**Directions for this task**
Exactly as written, copy the lines that run from the start of the data below to the line containing "yellow spinning top", both ends included.

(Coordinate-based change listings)
Start of Block

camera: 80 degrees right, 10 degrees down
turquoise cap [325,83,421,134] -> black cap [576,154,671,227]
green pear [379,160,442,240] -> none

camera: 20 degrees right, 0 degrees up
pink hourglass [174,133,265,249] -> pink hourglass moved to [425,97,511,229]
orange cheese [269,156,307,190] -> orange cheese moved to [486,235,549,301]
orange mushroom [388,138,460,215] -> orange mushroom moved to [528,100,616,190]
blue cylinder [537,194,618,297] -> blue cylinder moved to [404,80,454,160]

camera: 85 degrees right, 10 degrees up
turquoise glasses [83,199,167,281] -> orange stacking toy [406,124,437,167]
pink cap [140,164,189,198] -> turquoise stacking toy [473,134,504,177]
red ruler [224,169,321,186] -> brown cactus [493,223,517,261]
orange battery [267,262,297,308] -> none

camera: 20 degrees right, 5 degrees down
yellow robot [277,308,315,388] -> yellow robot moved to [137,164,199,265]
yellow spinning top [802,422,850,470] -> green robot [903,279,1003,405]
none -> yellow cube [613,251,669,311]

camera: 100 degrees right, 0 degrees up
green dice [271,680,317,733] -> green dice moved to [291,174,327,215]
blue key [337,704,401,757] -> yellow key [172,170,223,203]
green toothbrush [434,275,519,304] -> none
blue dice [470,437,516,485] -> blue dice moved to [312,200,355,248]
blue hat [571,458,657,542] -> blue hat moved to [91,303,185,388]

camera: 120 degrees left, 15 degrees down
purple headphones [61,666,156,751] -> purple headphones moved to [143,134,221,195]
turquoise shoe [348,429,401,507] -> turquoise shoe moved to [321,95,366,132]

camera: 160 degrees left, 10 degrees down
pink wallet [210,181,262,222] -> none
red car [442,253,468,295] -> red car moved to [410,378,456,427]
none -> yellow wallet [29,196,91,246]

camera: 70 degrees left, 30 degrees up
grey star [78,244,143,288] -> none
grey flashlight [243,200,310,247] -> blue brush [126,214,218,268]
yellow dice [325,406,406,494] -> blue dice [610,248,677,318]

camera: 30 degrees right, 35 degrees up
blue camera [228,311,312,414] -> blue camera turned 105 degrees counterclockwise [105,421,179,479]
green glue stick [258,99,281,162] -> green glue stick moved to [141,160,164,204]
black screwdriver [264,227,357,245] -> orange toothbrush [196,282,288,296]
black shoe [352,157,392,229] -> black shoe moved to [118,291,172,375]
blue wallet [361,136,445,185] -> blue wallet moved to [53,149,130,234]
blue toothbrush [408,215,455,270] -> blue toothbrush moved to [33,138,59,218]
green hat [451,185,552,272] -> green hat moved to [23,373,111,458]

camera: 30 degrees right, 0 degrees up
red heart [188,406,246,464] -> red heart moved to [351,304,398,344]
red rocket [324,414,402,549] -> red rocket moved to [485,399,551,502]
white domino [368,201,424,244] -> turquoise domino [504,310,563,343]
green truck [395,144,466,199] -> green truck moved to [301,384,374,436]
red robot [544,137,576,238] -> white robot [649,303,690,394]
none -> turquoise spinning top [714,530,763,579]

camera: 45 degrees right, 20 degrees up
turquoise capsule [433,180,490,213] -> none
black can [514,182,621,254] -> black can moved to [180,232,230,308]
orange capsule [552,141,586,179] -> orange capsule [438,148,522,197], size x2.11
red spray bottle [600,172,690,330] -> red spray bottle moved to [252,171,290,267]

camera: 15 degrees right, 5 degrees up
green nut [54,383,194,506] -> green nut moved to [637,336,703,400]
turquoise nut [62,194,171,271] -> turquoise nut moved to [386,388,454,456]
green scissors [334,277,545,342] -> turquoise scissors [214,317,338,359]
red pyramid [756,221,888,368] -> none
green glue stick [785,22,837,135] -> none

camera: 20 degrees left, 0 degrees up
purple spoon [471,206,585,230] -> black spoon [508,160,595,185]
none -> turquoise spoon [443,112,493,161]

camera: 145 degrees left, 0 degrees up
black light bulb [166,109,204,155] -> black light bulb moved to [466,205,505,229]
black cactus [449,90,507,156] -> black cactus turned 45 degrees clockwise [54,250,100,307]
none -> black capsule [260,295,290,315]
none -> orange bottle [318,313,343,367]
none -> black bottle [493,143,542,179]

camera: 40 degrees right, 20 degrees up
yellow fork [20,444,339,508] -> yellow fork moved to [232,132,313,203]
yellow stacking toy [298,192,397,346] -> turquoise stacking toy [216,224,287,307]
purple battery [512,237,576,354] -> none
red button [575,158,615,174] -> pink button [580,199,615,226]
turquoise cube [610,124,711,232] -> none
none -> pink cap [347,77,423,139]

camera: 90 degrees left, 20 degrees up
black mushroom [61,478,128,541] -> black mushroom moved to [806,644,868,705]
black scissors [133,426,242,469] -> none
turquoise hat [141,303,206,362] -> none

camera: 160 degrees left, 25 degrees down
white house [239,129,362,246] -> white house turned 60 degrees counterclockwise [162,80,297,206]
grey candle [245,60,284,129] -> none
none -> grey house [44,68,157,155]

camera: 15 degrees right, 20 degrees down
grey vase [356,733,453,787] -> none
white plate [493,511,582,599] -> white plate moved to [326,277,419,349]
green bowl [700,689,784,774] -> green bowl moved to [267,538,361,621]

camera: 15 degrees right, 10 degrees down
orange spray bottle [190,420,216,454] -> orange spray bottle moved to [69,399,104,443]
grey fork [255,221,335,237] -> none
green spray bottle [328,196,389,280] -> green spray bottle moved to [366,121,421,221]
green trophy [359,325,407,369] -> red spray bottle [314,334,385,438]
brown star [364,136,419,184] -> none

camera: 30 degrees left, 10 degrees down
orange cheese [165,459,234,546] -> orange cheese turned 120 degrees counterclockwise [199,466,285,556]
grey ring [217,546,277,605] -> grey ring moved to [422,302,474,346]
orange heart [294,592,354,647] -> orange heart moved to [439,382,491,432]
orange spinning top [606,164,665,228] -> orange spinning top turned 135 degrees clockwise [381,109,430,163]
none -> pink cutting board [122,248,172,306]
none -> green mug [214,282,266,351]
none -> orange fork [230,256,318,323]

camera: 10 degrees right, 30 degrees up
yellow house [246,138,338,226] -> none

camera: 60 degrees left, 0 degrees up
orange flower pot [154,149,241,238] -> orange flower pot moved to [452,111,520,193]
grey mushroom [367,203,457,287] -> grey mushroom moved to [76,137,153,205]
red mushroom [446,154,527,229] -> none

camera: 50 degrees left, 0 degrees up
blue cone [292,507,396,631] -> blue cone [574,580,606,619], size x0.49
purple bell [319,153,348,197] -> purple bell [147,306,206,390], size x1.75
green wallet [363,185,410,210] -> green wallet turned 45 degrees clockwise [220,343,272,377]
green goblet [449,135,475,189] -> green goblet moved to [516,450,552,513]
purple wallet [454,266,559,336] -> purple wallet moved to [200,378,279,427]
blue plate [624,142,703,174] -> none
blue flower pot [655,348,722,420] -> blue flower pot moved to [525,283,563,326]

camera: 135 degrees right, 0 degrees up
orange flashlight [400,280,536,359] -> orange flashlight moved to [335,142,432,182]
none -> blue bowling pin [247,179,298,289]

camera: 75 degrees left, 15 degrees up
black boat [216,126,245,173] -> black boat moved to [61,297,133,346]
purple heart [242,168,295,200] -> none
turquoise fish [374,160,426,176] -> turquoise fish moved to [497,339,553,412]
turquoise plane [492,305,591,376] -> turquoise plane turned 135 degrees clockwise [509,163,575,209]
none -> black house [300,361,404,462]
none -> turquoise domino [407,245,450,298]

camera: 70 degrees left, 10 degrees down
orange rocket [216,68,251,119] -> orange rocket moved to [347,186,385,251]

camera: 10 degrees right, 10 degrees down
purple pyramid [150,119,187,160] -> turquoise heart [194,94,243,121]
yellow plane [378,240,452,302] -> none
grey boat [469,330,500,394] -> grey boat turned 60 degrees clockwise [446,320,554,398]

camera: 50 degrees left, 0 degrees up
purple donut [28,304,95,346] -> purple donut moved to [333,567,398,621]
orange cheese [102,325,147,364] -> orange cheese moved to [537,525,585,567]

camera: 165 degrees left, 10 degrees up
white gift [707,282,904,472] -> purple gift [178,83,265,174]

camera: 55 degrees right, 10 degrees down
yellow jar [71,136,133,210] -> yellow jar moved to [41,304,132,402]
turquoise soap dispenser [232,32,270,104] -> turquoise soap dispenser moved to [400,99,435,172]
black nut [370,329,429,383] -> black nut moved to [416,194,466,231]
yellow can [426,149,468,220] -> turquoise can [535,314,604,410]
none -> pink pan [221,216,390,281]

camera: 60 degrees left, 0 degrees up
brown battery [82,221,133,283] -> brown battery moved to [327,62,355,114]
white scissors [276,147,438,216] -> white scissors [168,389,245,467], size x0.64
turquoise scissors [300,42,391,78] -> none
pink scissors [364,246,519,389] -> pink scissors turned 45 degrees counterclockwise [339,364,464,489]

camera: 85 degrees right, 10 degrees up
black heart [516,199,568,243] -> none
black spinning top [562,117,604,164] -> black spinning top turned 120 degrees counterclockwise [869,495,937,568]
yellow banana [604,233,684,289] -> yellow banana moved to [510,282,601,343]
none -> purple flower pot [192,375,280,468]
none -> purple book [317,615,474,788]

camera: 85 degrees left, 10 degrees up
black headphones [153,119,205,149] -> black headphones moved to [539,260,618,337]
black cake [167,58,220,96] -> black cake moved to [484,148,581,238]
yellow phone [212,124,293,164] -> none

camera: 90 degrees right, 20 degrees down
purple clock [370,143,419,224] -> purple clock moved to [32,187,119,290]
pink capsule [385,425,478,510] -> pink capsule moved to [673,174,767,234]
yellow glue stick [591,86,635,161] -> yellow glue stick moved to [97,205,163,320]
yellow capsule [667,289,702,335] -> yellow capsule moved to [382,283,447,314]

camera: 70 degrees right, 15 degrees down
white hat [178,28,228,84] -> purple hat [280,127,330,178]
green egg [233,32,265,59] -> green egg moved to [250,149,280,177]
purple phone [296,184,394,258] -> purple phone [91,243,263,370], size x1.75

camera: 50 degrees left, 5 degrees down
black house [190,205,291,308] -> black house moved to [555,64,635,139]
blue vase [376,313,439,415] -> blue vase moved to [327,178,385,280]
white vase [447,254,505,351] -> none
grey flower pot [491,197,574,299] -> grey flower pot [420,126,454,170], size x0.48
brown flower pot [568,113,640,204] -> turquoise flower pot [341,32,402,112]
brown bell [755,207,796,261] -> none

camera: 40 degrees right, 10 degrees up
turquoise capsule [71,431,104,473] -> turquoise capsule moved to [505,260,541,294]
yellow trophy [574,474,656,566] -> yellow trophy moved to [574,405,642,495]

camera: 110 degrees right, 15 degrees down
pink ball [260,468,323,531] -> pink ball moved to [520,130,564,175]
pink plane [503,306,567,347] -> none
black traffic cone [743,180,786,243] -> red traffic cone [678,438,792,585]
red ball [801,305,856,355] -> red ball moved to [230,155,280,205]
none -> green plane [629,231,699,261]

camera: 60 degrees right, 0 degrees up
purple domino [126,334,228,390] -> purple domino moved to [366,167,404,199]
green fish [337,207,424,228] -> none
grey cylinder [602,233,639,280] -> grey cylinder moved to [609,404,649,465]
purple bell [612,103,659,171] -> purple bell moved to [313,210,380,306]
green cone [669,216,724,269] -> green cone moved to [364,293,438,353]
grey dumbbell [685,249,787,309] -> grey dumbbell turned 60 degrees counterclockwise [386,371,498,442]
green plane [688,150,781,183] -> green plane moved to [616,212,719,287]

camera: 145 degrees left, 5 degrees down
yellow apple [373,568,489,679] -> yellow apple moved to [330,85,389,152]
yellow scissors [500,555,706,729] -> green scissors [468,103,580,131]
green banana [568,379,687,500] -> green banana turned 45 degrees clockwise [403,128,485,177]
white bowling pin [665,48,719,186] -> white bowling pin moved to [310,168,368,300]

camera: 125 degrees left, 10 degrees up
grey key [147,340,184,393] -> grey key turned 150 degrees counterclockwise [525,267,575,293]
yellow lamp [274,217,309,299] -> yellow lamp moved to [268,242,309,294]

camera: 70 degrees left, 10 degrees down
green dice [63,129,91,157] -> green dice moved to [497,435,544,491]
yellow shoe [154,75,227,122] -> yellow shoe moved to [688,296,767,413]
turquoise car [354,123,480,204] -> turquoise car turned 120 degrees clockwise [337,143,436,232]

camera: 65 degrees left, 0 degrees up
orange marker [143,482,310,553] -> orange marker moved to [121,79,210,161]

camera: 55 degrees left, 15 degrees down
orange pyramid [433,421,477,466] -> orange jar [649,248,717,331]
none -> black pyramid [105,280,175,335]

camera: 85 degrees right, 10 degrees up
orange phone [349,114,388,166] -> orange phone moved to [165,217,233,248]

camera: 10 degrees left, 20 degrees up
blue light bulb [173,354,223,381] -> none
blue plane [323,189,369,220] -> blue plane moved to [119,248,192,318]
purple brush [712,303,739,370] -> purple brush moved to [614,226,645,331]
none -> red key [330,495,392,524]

End of Block

**Written solution**
camera: 80 degrees right, 10 degrees down
turquoise cap [325,83,421,134] -> black cap [576,154,671,227]
green pear [379,160,442,240] -> none

camera: 20 degrees right, 0 degrees up
pink hourglass [174,133,265,249] -> pink hourglass moved to [425,97,511,229]
orange cheese [269,156,307,190] -> orange cheese moved to [486,235,549,301]
orange mushroom [388,138,460,215] -> orange mushroom moved to [528,100,616,190]
blue cylinder [537,194,618,297] -> blue cylinder moved to [404,80,454,160]

camera: 85 degrees right, 10 degrees up
turquoise glasses [83,199,167,281] -> orange stacking toy [406,124,437,167]
pink cap [140,164,189,198] -> turquoise stacking toy [473,134,504,177]
red ruler [224,169,321,186] -> brown cactus [493,223,517,261]
orange battery [267,262,297,308] -> none

camera: 20 degrees right, 5 degrees down
yellow robot [277,308,315,388] -> yellow robot moved to [137,164,199,265]
yellow spinning top [802,422,850,470] -> green robot [903,279,1003,405]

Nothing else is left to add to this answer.